## ABOUT THIS EXERCISE
Each record is to be copied exactly, with its pictures left behind.

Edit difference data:
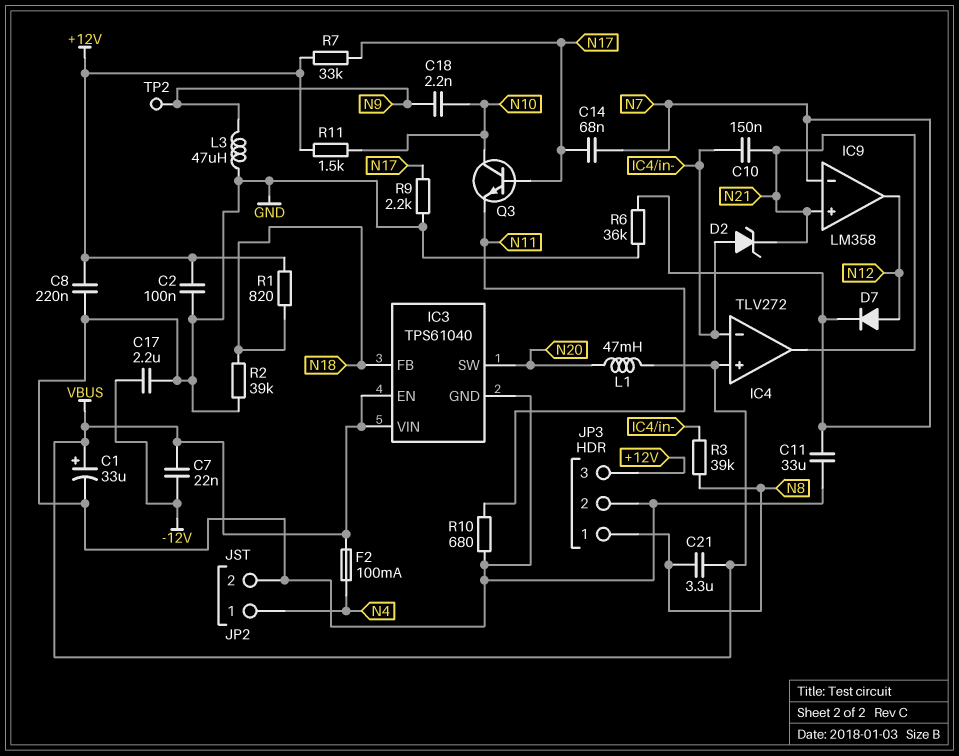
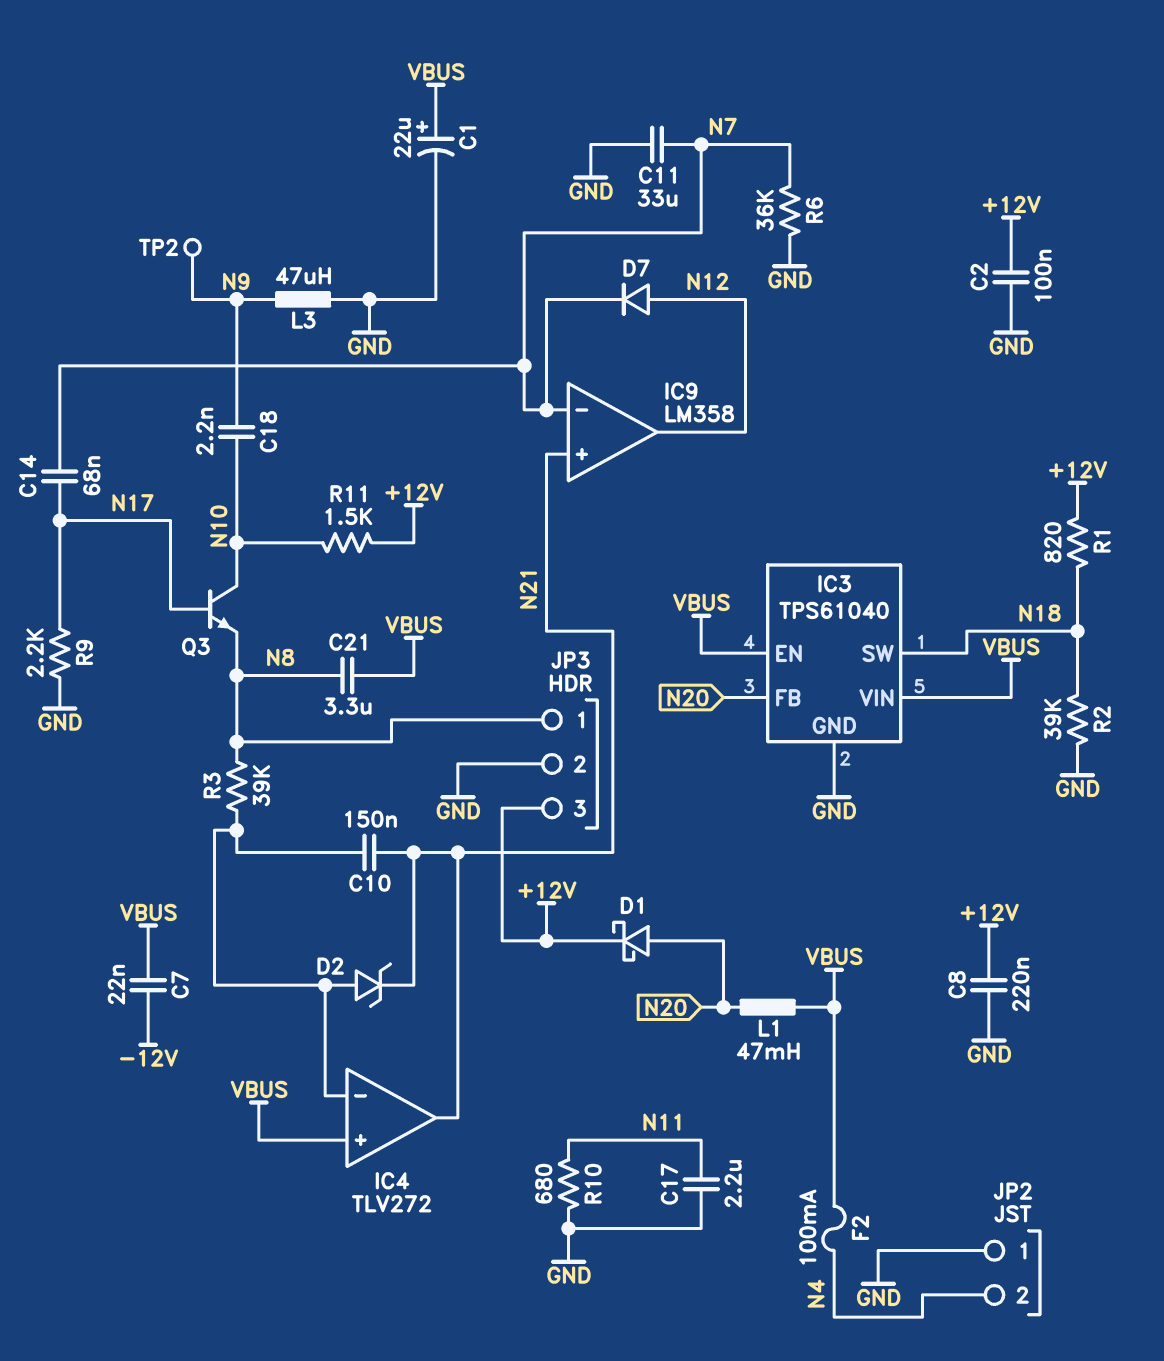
C1: 33uF (plus VBUS, minus GND) -> 22uF (plus VBUS, minus GND)
C17: 2.2uF (-12V, GND) -> 2.2uF (GND, N11)
D1: none -> schottky (A N20, K +12V)
IC3 pin FB: N18 -> N20
IC3 pin SW: N20 -> N18
JP2 pin 1: N4 -> GND
JP2 pin 2: GND -> N4
Q3: NPN (B N17, C N10, E N11) -> NPN (B N17, C N10, E N8)
R7: 33k (+12V, N17) -> none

## SOLUTION TO THE EXERCISE
C1: 33uF (plus VBUS, minus GND) -> 22uF (plus VBUS, minus GND)
C17: 2.2uF (-12V, GND) -> 2.2uF (GND, N11)
D1: none -> schottky (A N20, K +12V)
IC3 pin FB: N18 -> N20
IC3 pin SW: N20 -> N18
JP2 pin 1: N4 -> GND
JP2 pin 2: GND -> N4
Q3: NPN (B N17, C N10, E N11) -> NPN (B N17, C N10, E N8)
R7: 33k (+12V, N17) -> none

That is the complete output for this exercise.